● **The task**
Quote the entries below from the line with "camera: 80 degrees left, 10 degrees down" through the line with "téléphone/jaune (369,95) =>", both ends included, and only those lines.

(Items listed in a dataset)
※

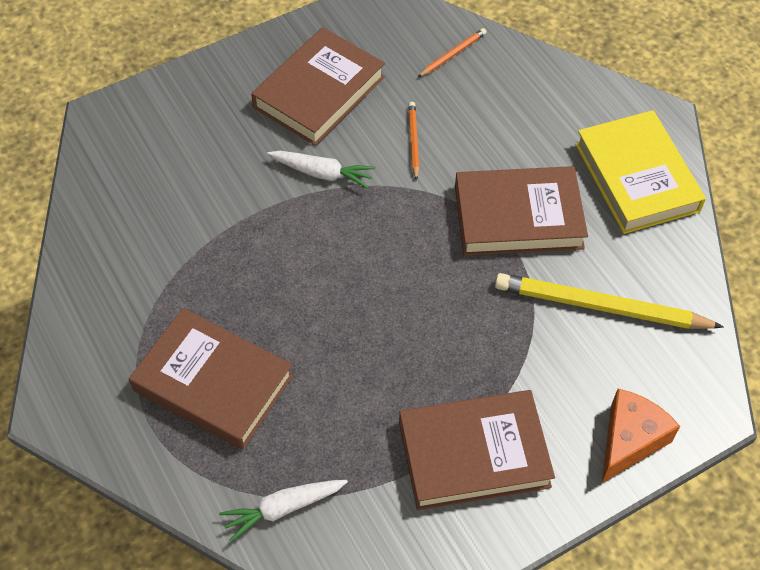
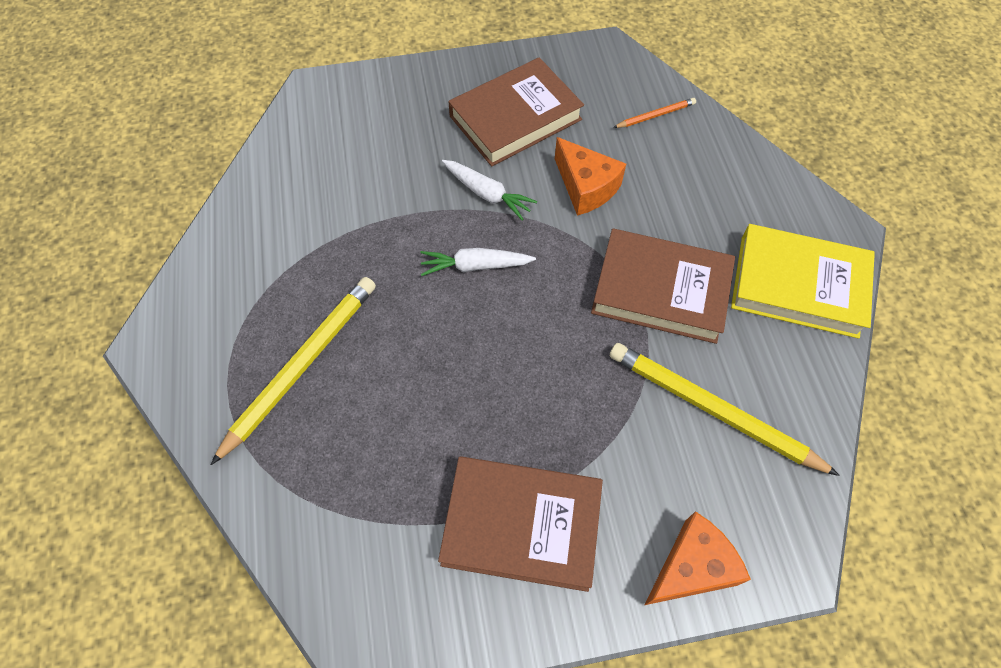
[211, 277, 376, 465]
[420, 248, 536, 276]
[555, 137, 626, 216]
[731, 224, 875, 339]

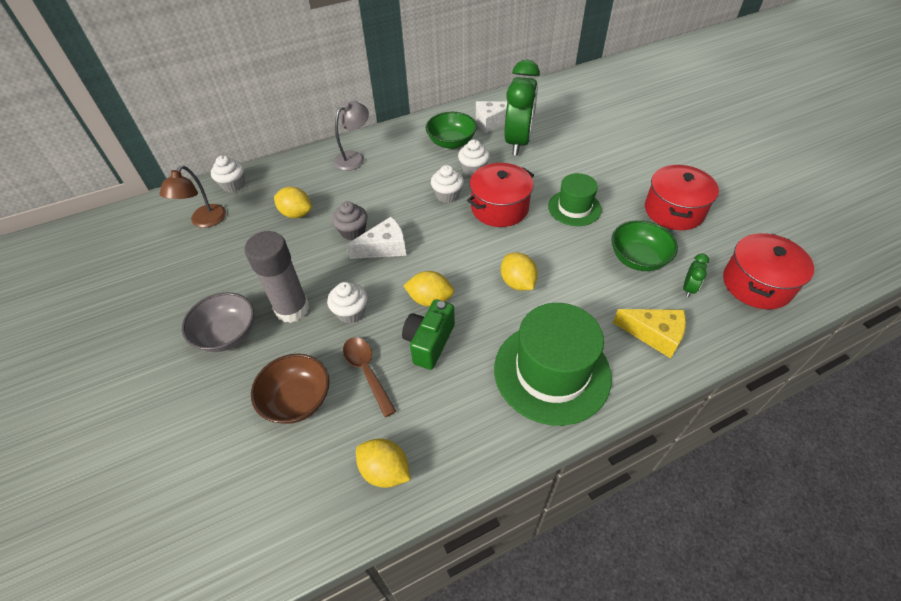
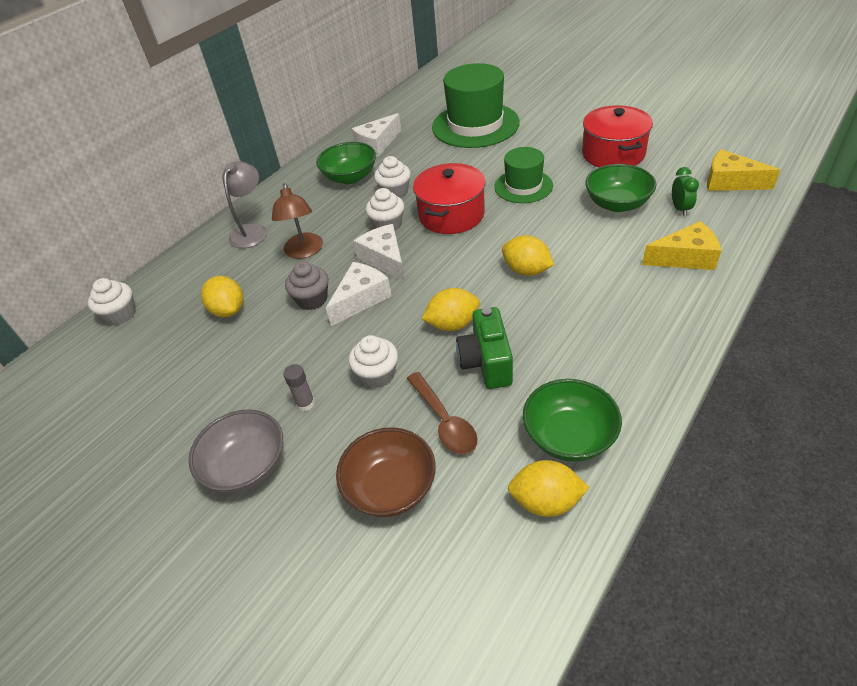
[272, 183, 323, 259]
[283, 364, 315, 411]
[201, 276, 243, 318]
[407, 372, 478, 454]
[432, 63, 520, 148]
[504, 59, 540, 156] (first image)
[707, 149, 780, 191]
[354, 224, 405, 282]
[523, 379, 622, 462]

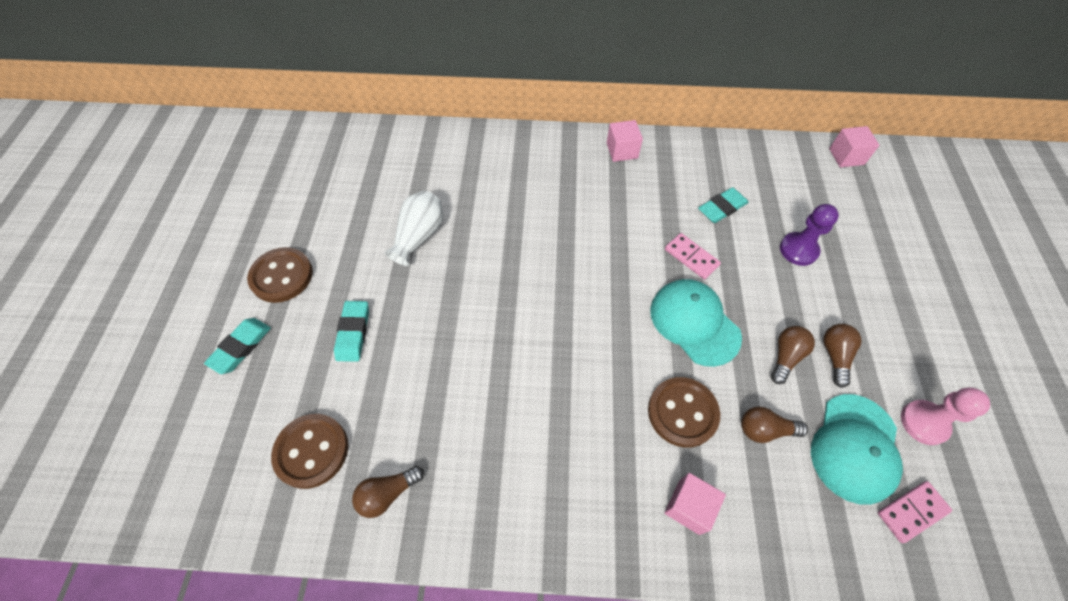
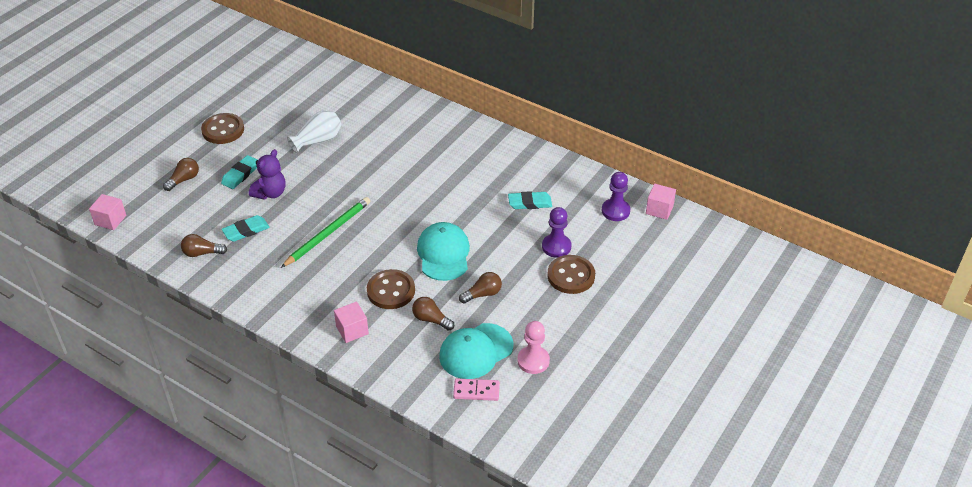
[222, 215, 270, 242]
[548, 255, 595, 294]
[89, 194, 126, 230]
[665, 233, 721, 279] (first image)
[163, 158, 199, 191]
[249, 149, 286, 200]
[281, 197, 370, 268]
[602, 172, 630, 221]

※

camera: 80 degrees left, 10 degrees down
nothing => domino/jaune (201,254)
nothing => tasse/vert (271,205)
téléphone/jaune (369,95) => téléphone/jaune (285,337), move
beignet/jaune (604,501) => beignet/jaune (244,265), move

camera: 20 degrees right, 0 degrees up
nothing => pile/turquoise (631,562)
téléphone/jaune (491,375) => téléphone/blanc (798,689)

※

● **Result of this exercise**
camera: 80 degrees left, 10 degrees down
nothing => domino/jaune (201,254)
nothing => tasse/vert (271,205)
téléphone/jaune (369,95) => téléphone/jaune (285,337), move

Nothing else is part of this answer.